→ THE PROBLEM
Taking the listing below line by line, tally those that contain the string "grey". Give the total alone.

# # # # # # #

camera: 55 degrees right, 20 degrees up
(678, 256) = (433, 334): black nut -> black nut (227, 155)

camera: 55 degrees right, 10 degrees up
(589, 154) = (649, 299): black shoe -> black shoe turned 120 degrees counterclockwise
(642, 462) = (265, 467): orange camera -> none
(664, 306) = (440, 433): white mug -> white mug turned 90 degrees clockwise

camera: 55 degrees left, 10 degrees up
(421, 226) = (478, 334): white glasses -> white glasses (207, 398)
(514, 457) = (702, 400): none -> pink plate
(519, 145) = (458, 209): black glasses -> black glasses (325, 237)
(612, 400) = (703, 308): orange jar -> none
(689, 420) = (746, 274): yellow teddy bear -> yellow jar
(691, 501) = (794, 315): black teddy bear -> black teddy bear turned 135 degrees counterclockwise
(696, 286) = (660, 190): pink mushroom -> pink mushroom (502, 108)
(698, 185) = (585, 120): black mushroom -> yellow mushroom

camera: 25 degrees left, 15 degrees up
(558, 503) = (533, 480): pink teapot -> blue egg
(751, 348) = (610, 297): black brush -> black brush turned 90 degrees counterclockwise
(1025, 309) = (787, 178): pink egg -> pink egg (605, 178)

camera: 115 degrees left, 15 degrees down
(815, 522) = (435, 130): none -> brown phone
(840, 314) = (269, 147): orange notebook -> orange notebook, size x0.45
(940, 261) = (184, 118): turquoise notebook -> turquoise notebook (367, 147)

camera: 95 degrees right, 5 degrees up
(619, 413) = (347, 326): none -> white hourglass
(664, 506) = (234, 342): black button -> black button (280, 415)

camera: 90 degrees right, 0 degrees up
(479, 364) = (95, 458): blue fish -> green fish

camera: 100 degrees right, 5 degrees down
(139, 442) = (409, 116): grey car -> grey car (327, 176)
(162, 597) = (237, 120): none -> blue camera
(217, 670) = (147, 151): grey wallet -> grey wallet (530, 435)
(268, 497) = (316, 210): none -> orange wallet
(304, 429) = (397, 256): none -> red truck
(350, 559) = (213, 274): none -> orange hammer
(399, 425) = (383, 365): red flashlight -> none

# # # # # # #

→ ANSWER FOR THE TASK
2